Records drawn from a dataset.
====
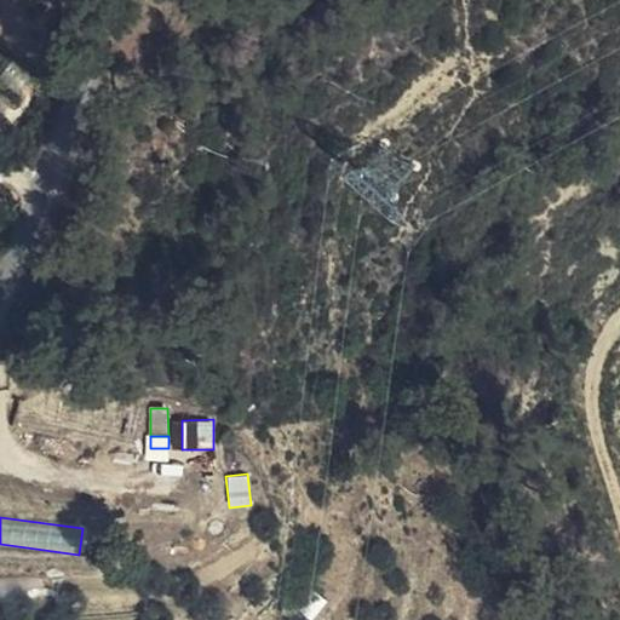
All buildings are outlined.
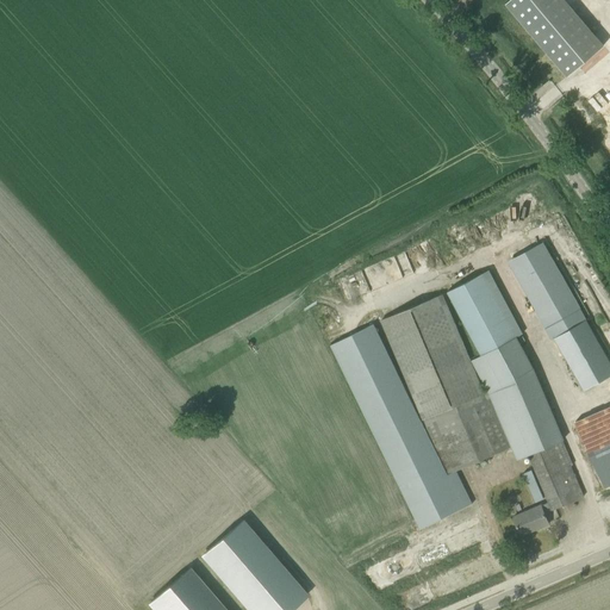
[(603,45),(564,0),(509,0),(505,4),(567,76),(603,45)]
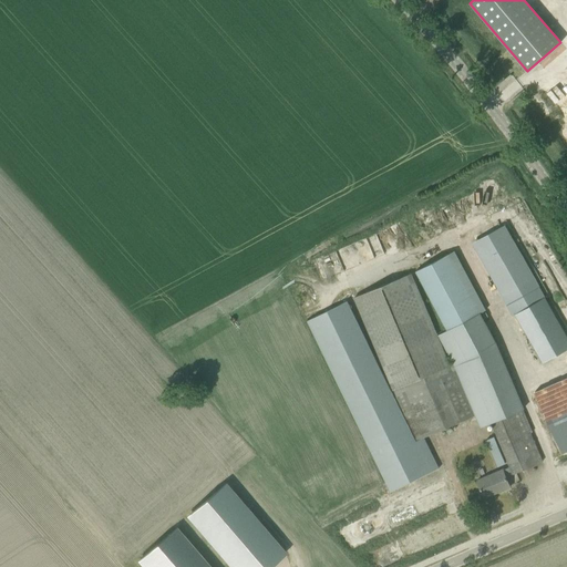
[(446,330),(481,311),(485,309),(454,250),(415,271),(446,330)]
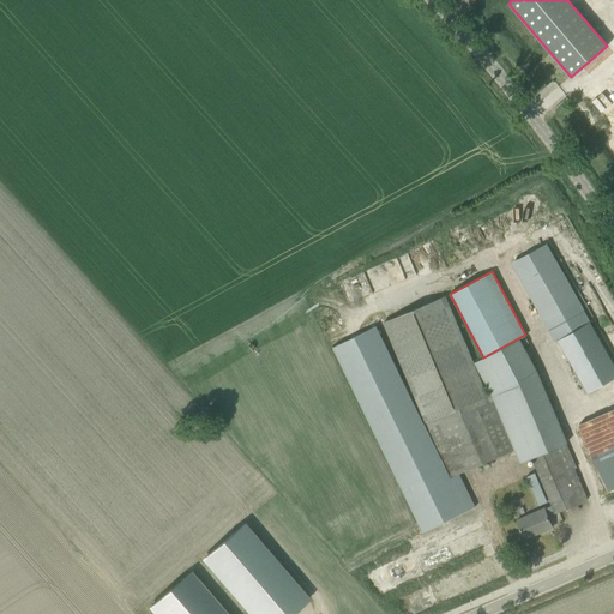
[(487,396),(445,295),(383,321),(425,422),(426,422),(450,477),(458,474),(513,450),(513,449),(516,449),(507,429),(505,431),(492,399),(487,396)]
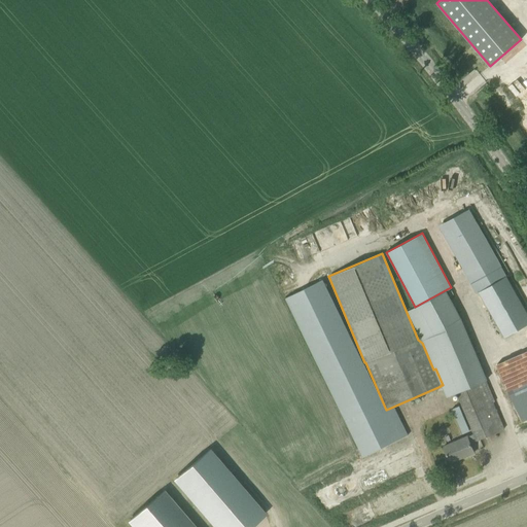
[(526,324),(526,313),(495,258),(467,274),(478,292),(479,292),(504,338),(512,332),(525,325),(526,324)]
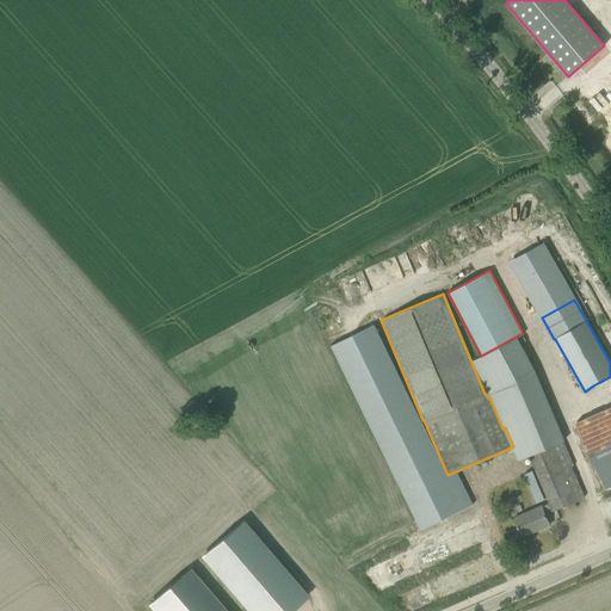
[(448,475),(374,325),(331,346),(420,530),(473,505),(456,471),(448,475)]
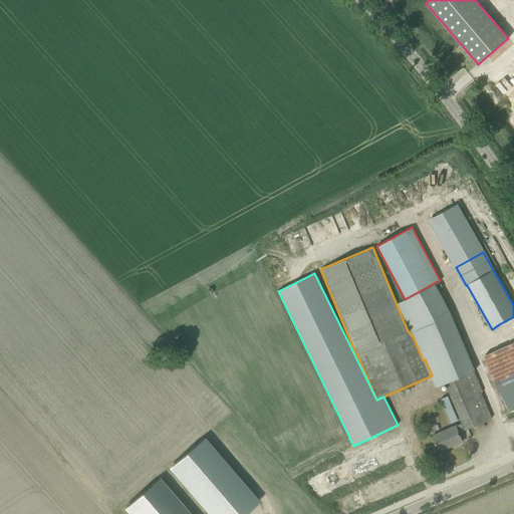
[(454,321),(434,283),(405,299),(397,303),(411,330),(408,331),(412,334),(422,330),(433,356),(425,359),(432,375),(440,371),(453,402),(481,391),(482,390),(454,321)]
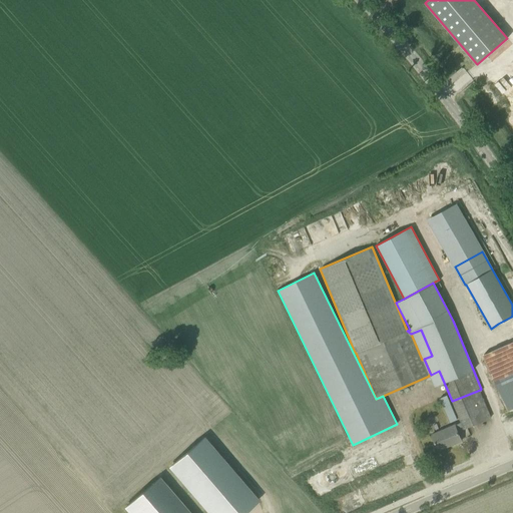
[(512,342),(483,355),(506,411),(512,407),(512,342)]
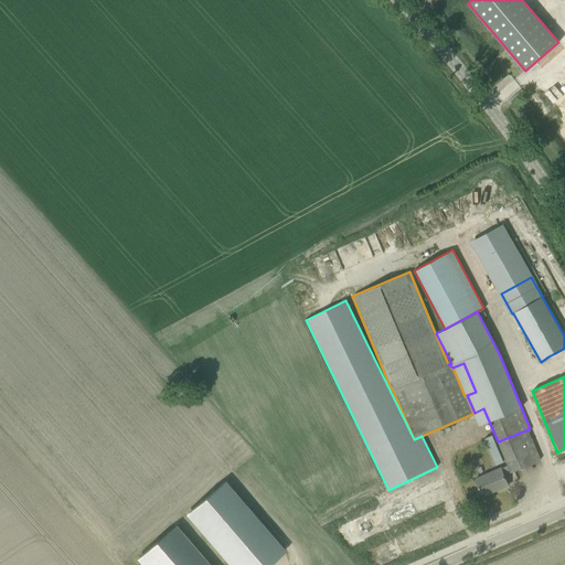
[(529,429),(498,441),(507,465),(501,467),(501,466),(475,477),(482,497),(508,486),(504,476),(541,459),(536,449),(529,429)]
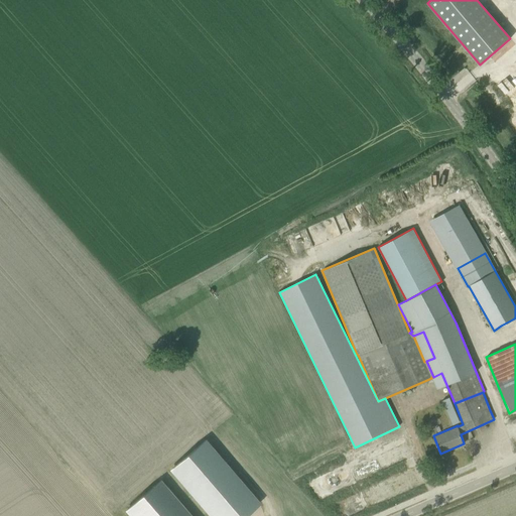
[(454,407),(446,410),(453,425),(460,422),(454,407)]
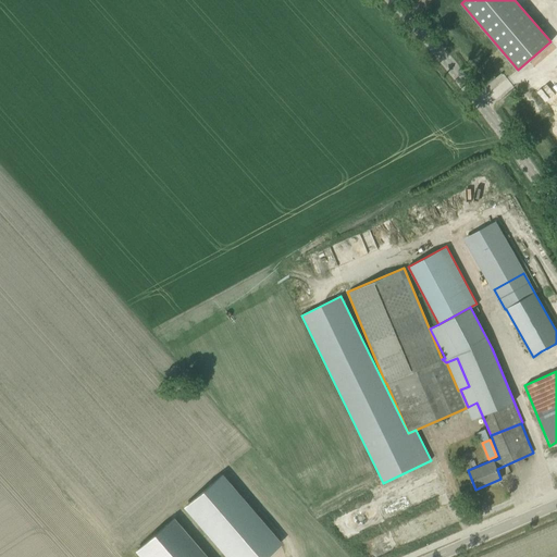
[(223,475),(185,508),(186,509),(187,509),(227,556),(263,556),(281,543),(280,542),(280,543),(223,478),(224,478),(223,475)]
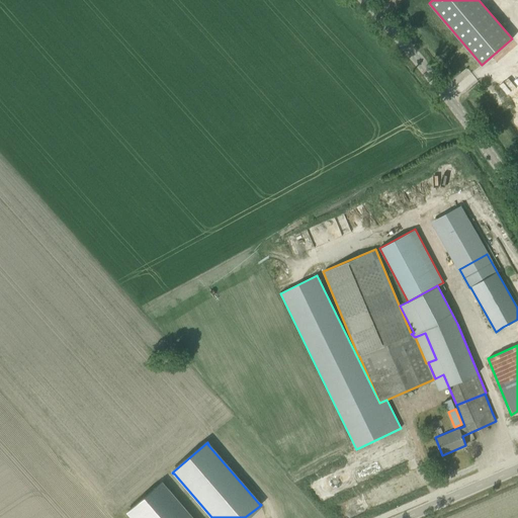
[(161,482),(126,512),(127,513),(132,517),(190,517),(162,484),(161,482)]
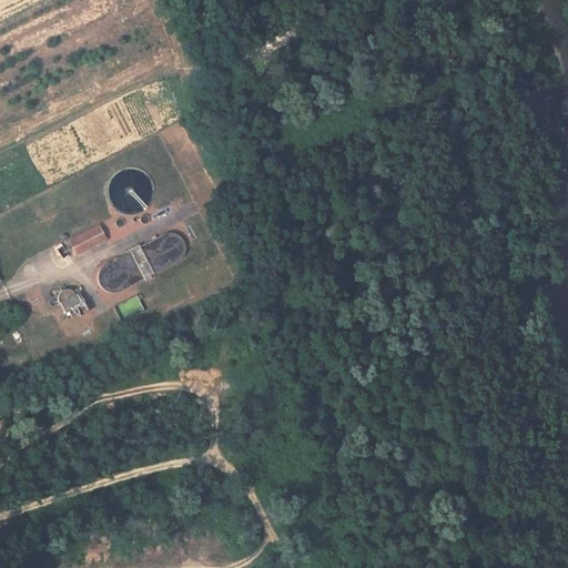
[(104,182),(122,217),(158,200),(140,164),(104,182)]
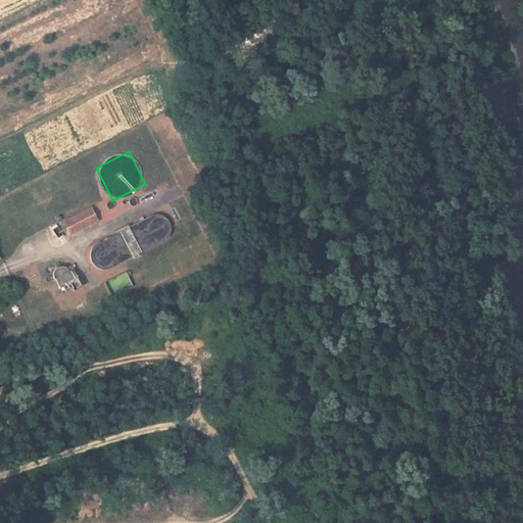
[(91,209),(64,223),(70,235),(97,222),(91,209)]
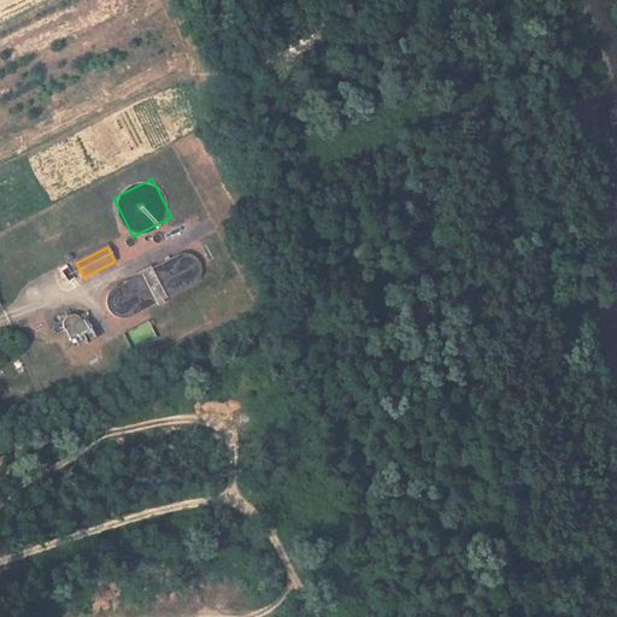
[(158,304),(206,280),(192,250),(142,274),(158,304)]
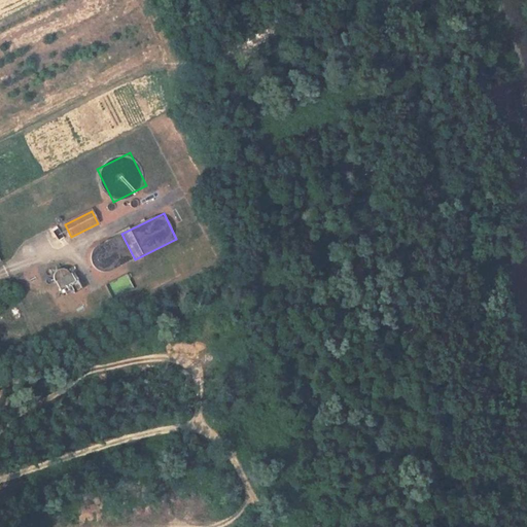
[(93,250),(96,269),(110,267),(108,247),(93,250)]
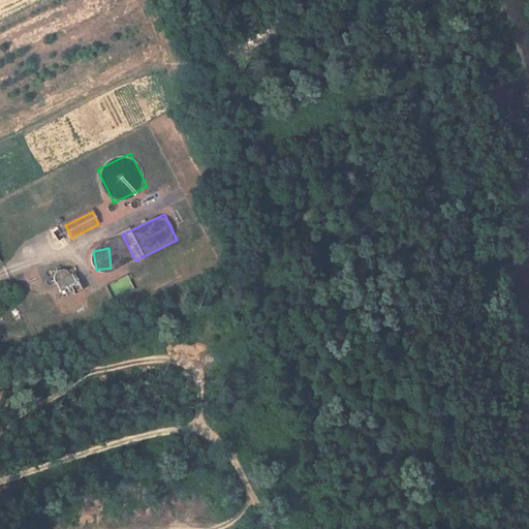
[(106,286),(113,300),(135,288),(128,275),(106,286)]
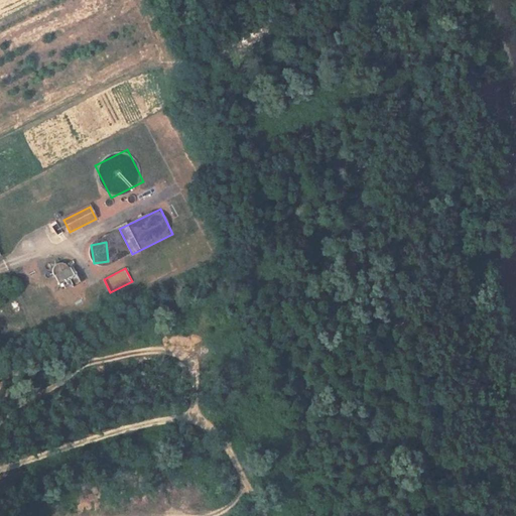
[(77,273),(58,281),(62,289),(73,284),(74,286),(82,283),(77,273)]
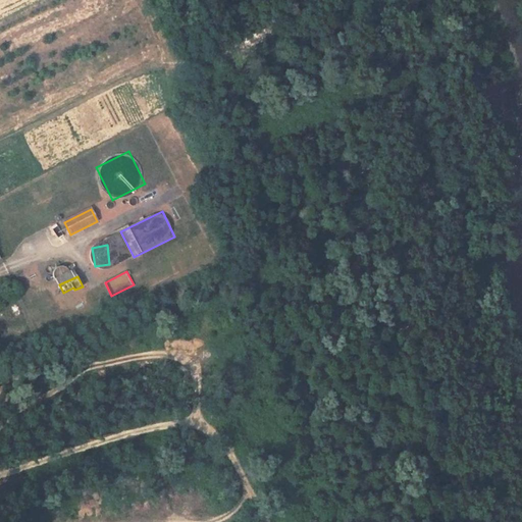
All buildings are outlined.
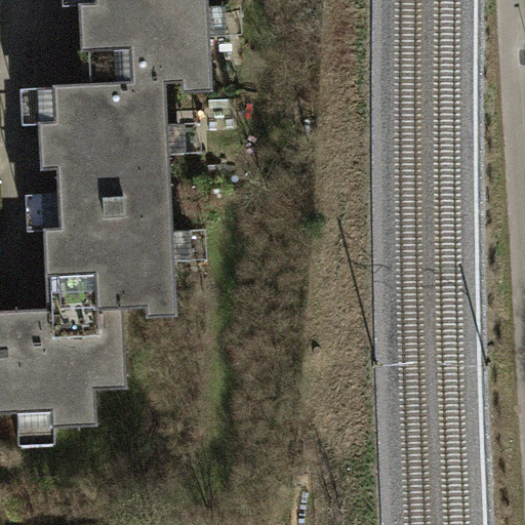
[(80,6),(83,84),(167,81),(212,79),(210,36),(209,6),(208,0),(95,0),(95,3),(80,3),(80,6)]
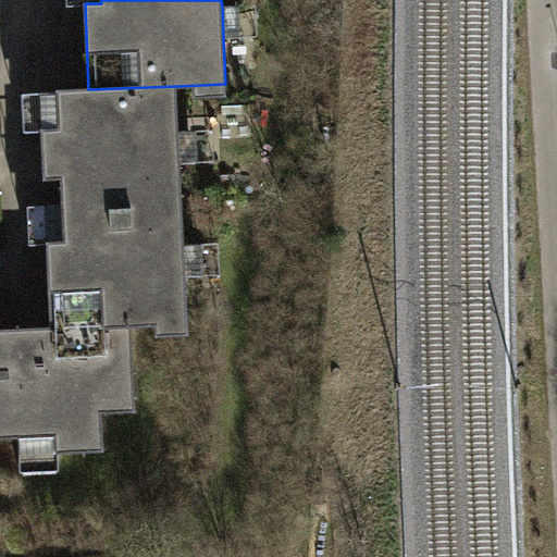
[(239,5),(222,7),(223,38),(240,37),(239,5)]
====
Directions. Output all the records above exactly, but without their images.

Solution to the exercise.
All buildings are outlined.
[(603,45),(564,0),(509,0),(505,4),(567,76),(603,45)]
[(446,330),(481,311),(485,309),(454,250),(415,271),(446,330)]
[(487,396),(445,295),(383,321),(425,422),(426,422),(450,477),(458,474),(513,450),(513,449),(516,449),(507,429),(505,431),(492,399),(487,396)]
[(526,324),(526,313),(495,258),(467,274),(478,292),(479,292),(504,338),(512,332),(525,325),(526,324)]
[(448,475),(374,325),(331,346),(420,530),(473,505),(456,471),(448,475)]
[(454,321),(434,283),(405,299),(397,303),(411,330),(408,331),(412,334),(422,330),(433,356),(425,359),(432,375),(440,371),(453,402),(481,391),(482,390),(454,321)]
[(512,342),(483,355),(506,411),(512,407),(512,342)]
[(529,429),(498,441),(507,465),(501,467),(501,466),(475,477),(482,497),(508,486),(504,476),(541,459),(536,449),(529,429)]
[(454,407),(446,410),(453,425),(460,422),(454,407)]
[(223,475),(185,508),(186,509),(187,509),(227,556),(263,556),(281,543),(280,542),(280,543),(223,478),(224,478),(223,475)]
[(161,482),(126,512),(127,513),(132,517),(190,517),(162,484),(161,482)]
[(104,182),(122,217),(158,200),(140,164),(104,182)]
[(91,209),(64,223),(70,235),(97,222),(91,209)]
[(158,304),(206,280),(192,250),(142,274),(158,304)]
[(93,250),(96,269),(110,267),(108,247),(93,250)]
[(106,286),(113,300),(135,288),(128,275),(106,286)]
[(77,273),(58,281),(62,289),(73,284),(74,286),(82,283),(77,273)]
All buildings are outlined.
[(80,6),(83,84),(167,81),(212,79),(210,36),(209,6),(208,0),(95,0),(95,3),(80,3),(80,6)]
[(239,5),(222,7),(223,38),(240,37),(239,5)]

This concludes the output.